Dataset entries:
******

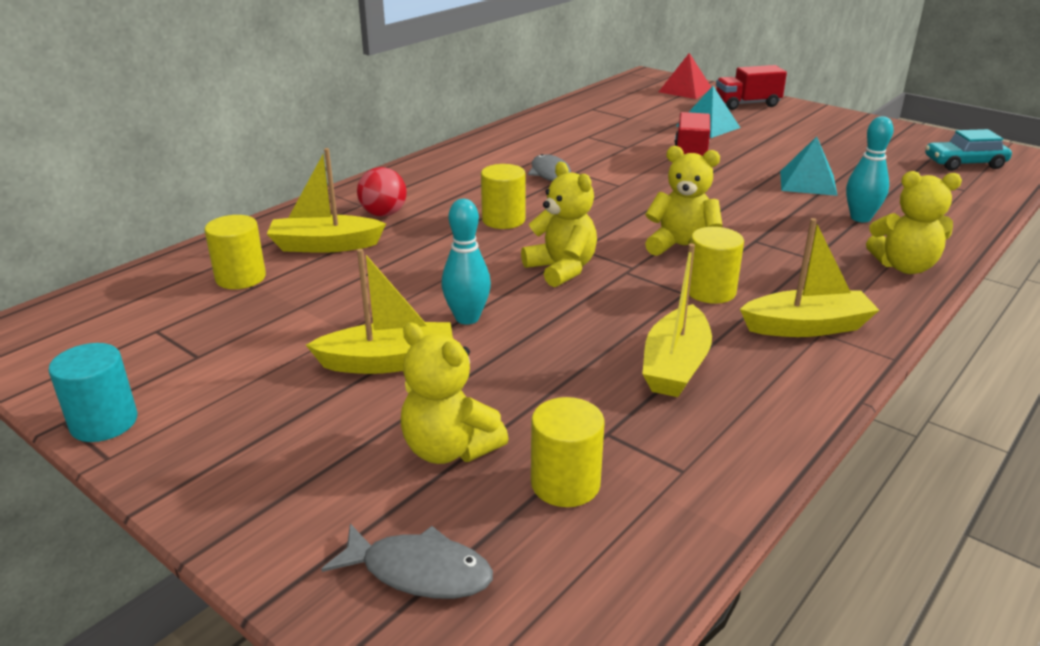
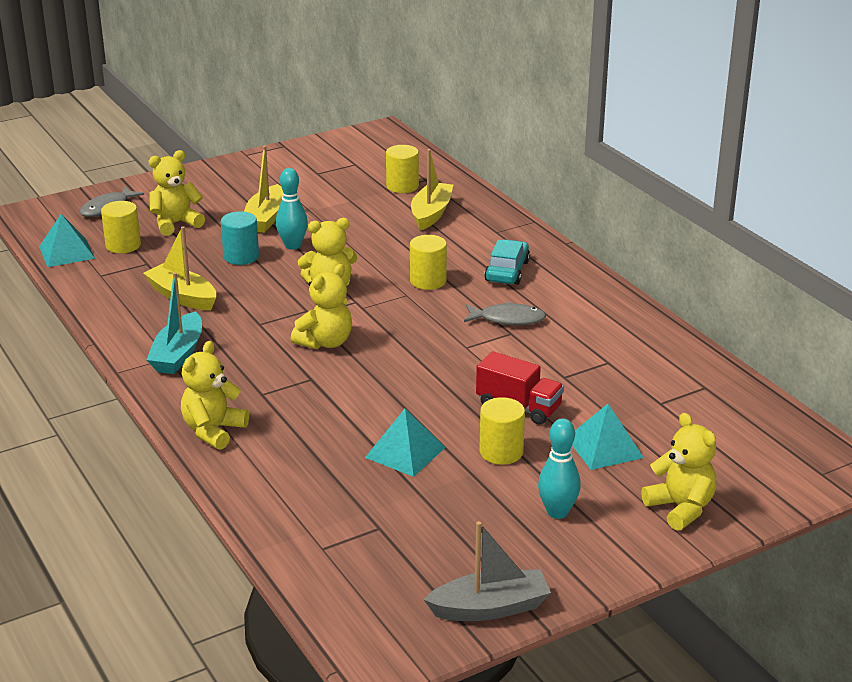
camera: 110 degrees right, 0 degrees up
turquoise cylinder [48,343,137,442] -> turquoise cylinder moved to [221,211,259,265]
red ball [357,167,407,217] -> none
red pyramid [659,53,711,99] -> none
yellow cylinder [689,227,744,304] -> yellow cylinder moved to [479,397,525,465]
red truck [716,65,787,110] -> yellow teddy bear [641,413,716,531]
yellow boat [740,218,879,337] -> turquoise boat [146,272,202,374]
turquoise bowling pin [846,116,894,222] -> turquoise bowling pin moved to [538,418,581,519]
turquoise car [925,129,1012,171] -> turquoise car moved to [484,239,530,285]
none -> turquoise pyramid [39,214,95,267]
none -> grey boat [424,521,551,621]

******

YOUR TASK: Only the lines above starting at the one containing "turquoise cylinder [48,343,137,442]" and ending at the one containing "red truck [716,65,787,110]", both included, are to be returned, exactly as they read.

RESPONSE TO THIS EXERCISE:
turquoise cylinder [48,343,137,442] -> turquoise cylinder moved to [221,211,259,265]
red ball [357,167,407,217] -> none
red pyramid [659,53,711,99] -> none
yellow cylinder [689,227,744,304] -> yellow cylinder moved to [479,397,525,465]
red truck [716,65,787,110] -> yellow teddy bear [641,413,716,531]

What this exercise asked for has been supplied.